Segment Start: Entries supplied

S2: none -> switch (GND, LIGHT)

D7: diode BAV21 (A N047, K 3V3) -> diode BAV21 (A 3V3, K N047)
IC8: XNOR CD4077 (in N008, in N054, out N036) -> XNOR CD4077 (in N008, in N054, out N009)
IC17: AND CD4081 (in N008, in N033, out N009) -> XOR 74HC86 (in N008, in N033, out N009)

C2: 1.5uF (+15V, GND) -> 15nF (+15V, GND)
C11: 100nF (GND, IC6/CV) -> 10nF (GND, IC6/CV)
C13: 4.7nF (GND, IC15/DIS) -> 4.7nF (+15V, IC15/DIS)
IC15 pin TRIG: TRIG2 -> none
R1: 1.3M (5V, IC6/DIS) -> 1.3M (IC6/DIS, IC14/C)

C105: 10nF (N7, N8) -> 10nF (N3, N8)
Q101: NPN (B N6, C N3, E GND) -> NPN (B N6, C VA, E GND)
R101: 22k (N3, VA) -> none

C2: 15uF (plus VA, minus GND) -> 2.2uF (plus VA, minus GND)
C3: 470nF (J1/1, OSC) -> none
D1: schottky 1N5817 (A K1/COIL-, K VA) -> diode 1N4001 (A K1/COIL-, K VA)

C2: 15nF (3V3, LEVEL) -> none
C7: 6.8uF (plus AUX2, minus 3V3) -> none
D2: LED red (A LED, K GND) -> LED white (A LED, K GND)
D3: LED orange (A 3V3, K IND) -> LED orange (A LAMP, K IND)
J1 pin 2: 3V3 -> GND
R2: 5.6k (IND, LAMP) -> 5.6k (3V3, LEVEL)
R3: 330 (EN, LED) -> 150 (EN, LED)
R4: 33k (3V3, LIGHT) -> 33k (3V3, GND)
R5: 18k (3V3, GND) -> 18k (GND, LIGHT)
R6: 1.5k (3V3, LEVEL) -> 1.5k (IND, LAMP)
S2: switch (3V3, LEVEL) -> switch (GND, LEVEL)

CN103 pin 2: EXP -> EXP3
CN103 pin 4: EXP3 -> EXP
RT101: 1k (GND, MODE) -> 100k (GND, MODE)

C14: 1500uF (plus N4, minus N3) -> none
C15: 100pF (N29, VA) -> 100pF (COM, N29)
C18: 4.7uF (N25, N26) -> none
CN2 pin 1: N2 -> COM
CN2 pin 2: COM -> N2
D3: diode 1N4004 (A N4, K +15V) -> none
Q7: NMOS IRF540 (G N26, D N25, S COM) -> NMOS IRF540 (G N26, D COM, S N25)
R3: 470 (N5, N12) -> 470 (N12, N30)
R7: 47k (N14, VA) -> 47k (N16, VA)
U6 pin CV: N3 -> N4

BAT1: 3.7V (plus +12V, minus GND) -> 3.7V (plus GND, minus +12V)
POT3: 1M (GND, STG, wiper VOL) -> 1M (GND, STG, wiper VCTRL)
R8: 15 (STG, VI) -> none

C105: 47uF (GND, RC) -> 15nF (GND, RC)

Segment End: Entries supplied

--- Assigned task ---
Output the lines above exactly, but only those between the line holding "R1: 1.3M (5V, IC6/DIS)" and the line holding "C7: 6.8uF (plus AUX2, minus 3V3) -> none", inclusive.

--- Written response ---
R1: 1.3M (5V, IC6/DIS) -> 1.3M (IC6/DIS, IC14/C)

C105: 10nF (N7, N8) -> 10nF (N3, N8)
Q101: NPN (B N6, C N3, E GND) -> NPN (B N6, C VA, E GND)
R101: 22k (N3, VA) -> none

C2: 15uF (plus VA, minus GND) -> 2.2uF (plus VA, minus GND)
C3: 470nF (J1/1, OSC) -> none
D1: schottky 1N5817 (A K1/COIL-, K VA) -> diode 1N4001 (A K1/COIL-, K VA)

C2: 15nF (3V3, LEVEL) -> none
C7: 6.8uF (plus AUX2, minus 3V3) -> none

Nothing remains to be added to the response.